BEGIN
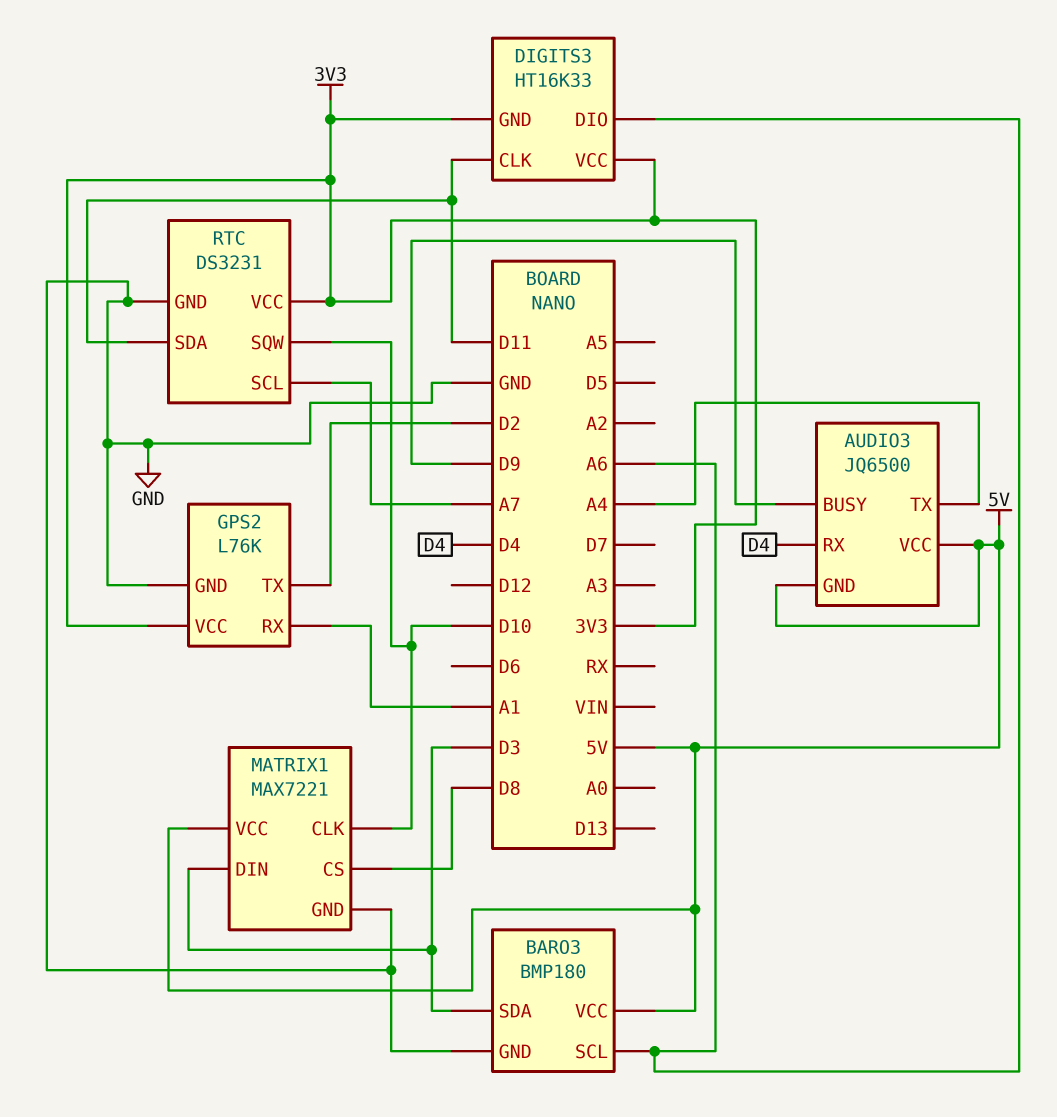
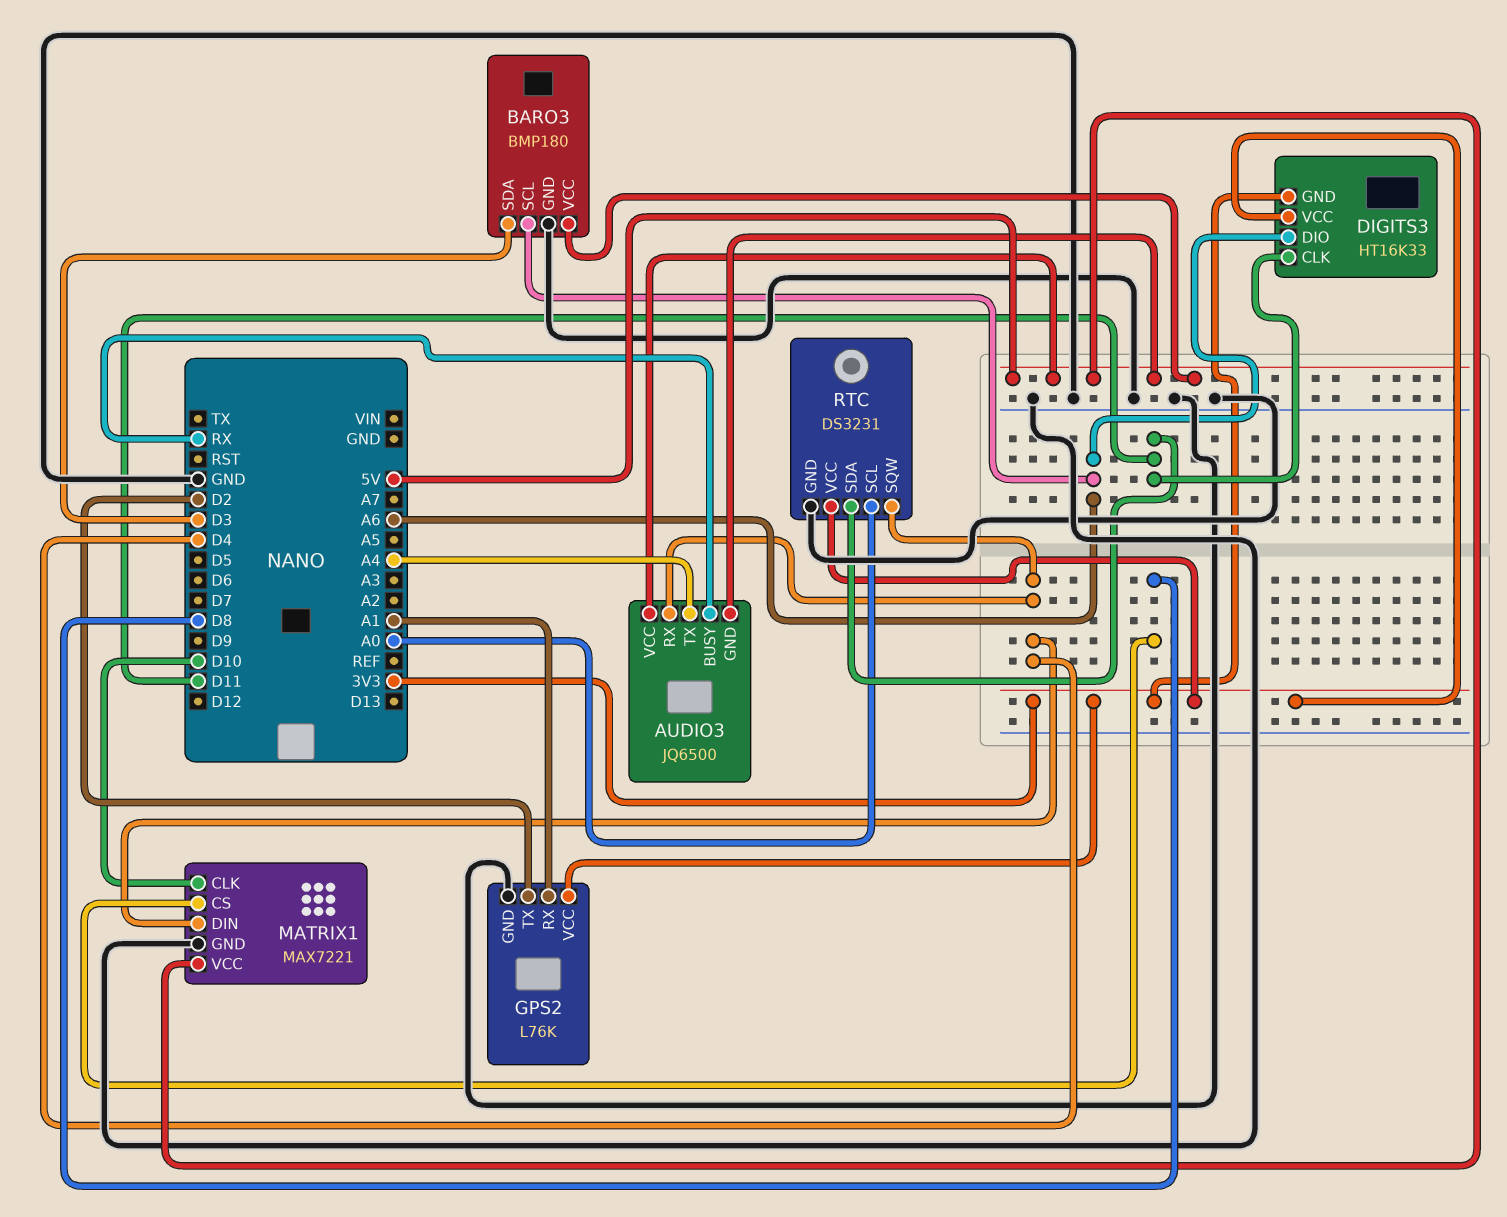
AUDIO3 pin BUSY: D9 -> RX
MATRIX1 pin DIN: D3 -> D4
RTC pin SCL: A7 -> A0
RTC pin SQW: D10 -> D4

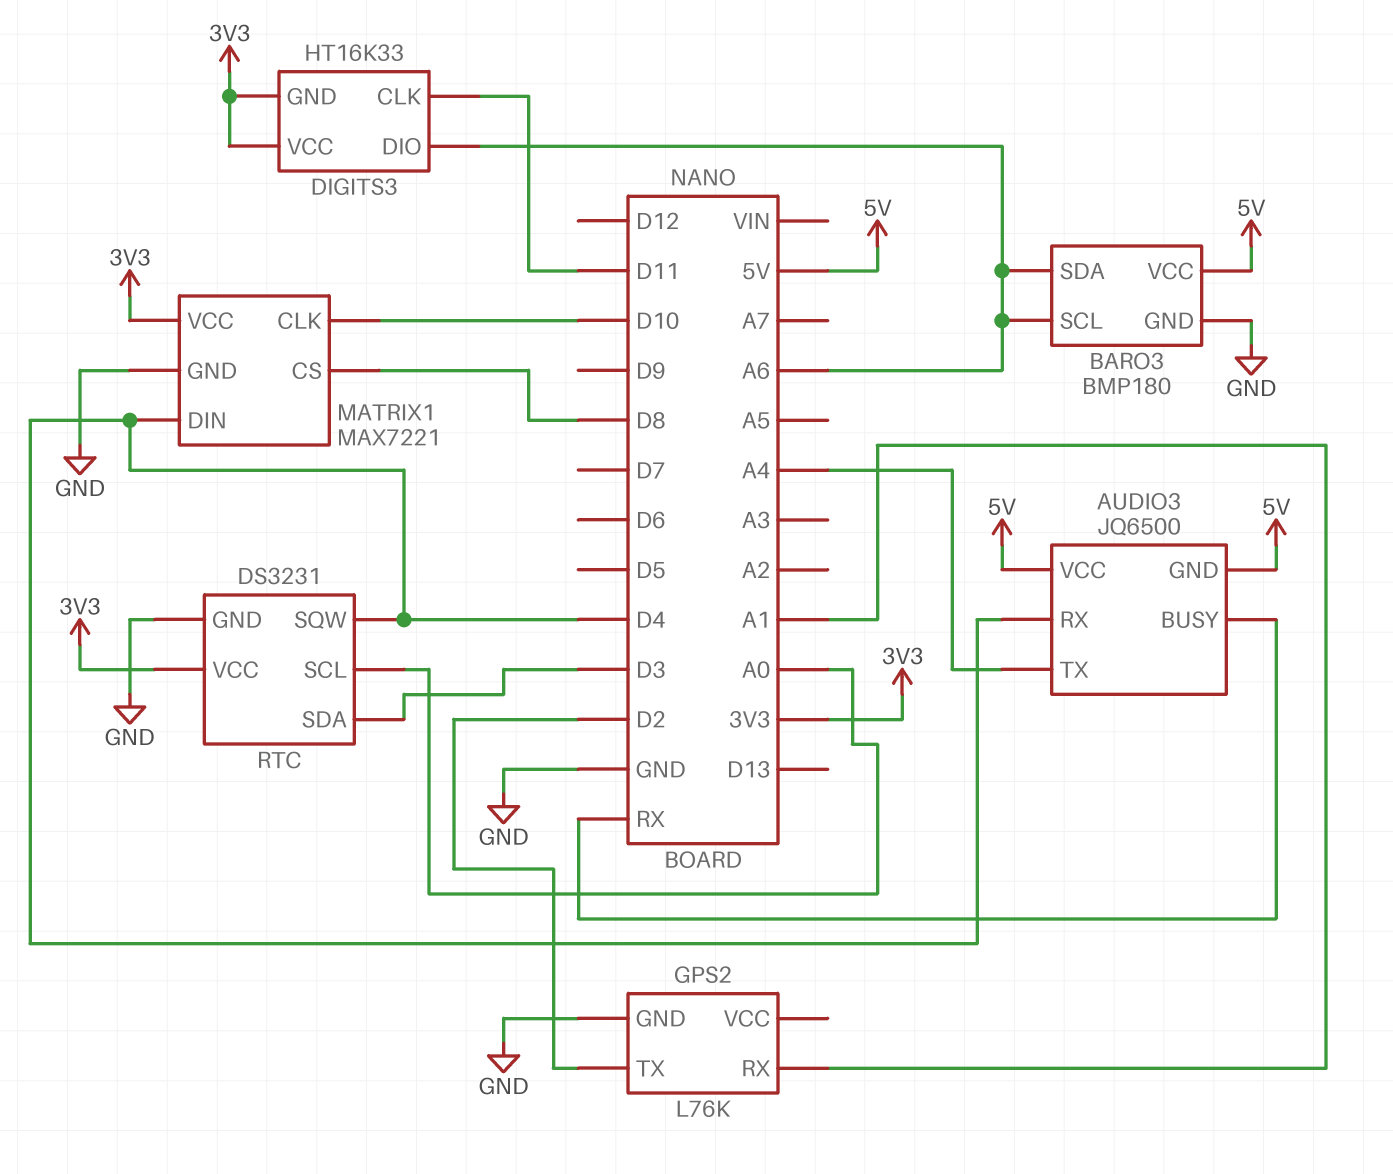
BARO3 pin SDA: D3 -> A6
GPS2 pin VCC: 3V3 -> none
MATRIX1 pin VCC: 5V -> 3V3
RTC pin SDA: D11 -> D3

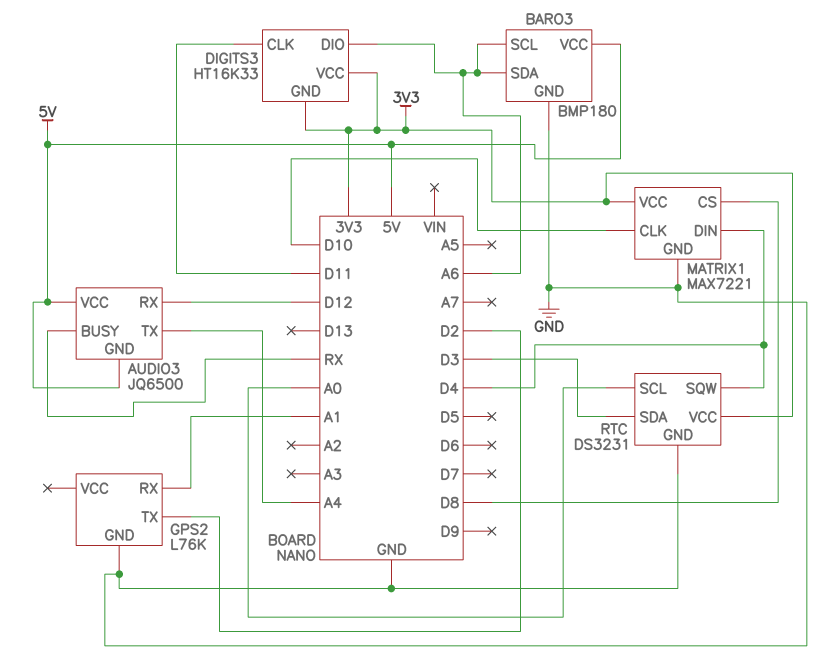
AUDIO3 pin RX: D4 -> D12

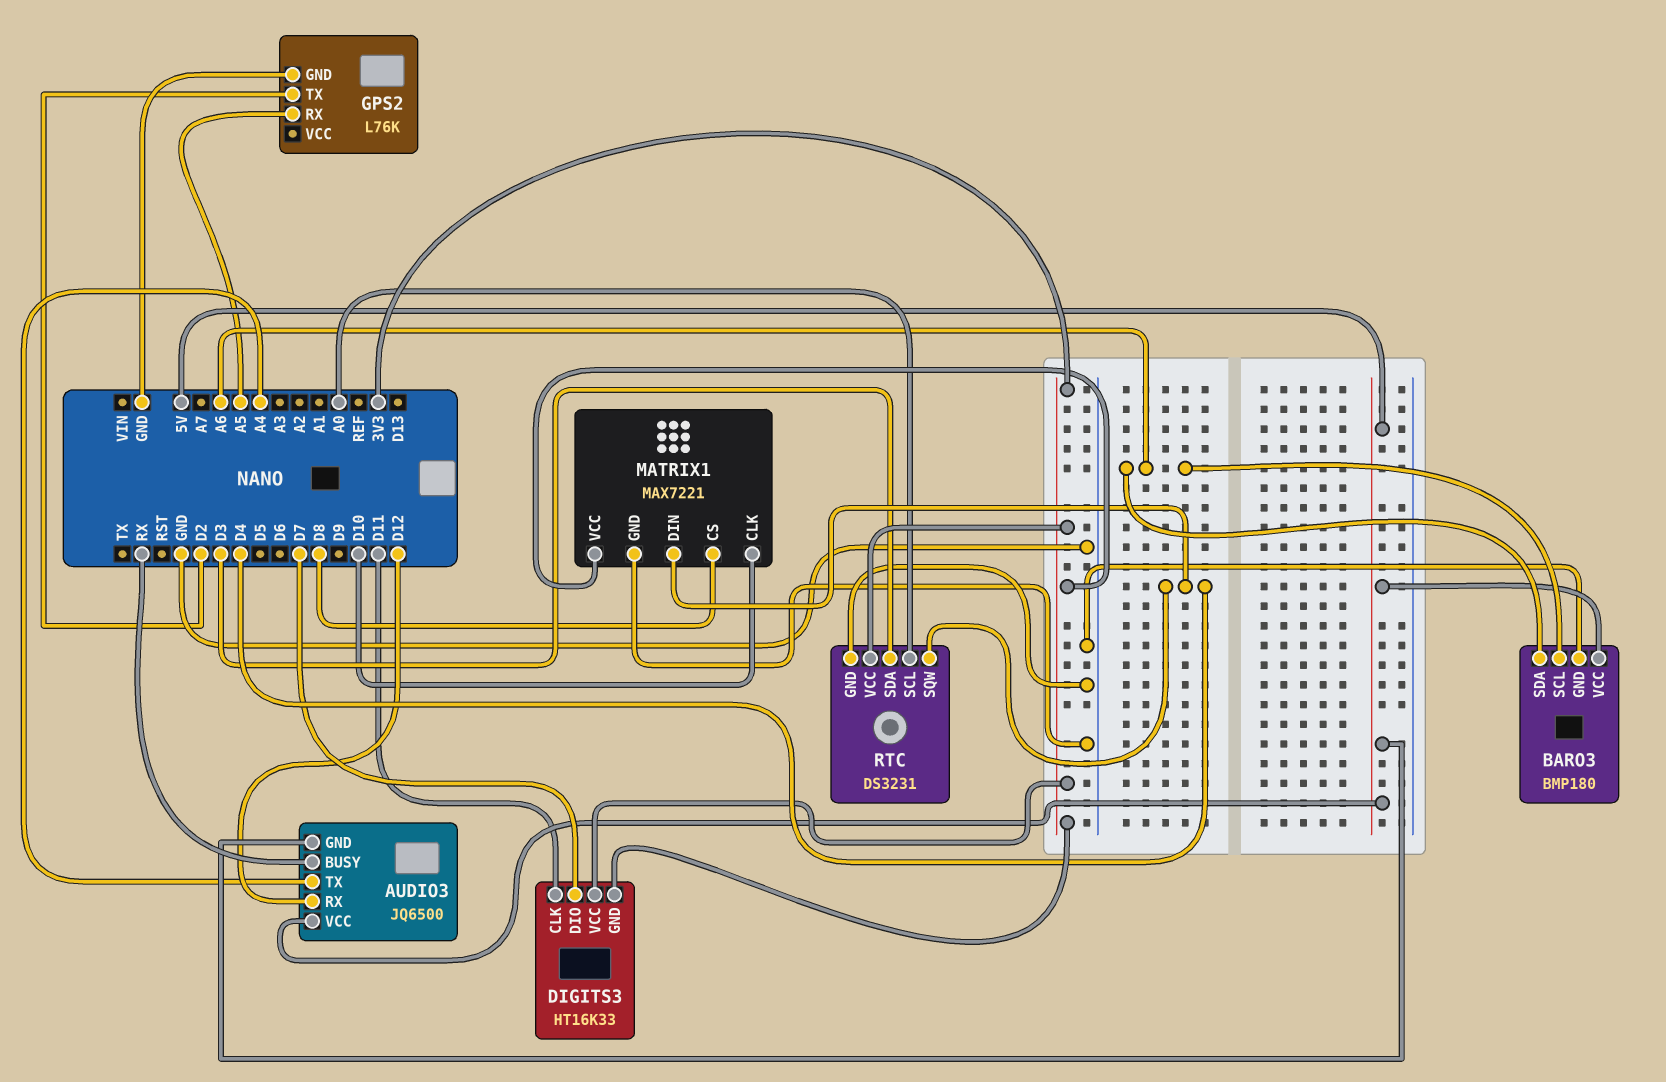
DIGITS3 pin DIO: A6 -> D7
GPS2 pin RX: A1 -> A5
END
Instructions to follow:
Copy exactly the lines from the line that has "MATRIX1 pin DIN: D3 -> D4" through the last line of the entries above, inclusive, and no others. Pictures do not go in the copy.

Solved exercise:
MATRIX1 pin DIN: D3 -> D4
RTC pin SCL: A7 -> A0
RTC pin SQW: D10 -> D4

BARO3 pin SDA: D3 -> A6
GPS2 pin VCC: 3V3 -> none
MATRIX1 pin VCC: 5V -> 3V3
RTC pin SDA: D11 -> D3

AUDIO3 pin RX: D4 -> D12

DIGITS3 pin DIO: A6 -> D7
GPS2 pin RX: A1 -> A5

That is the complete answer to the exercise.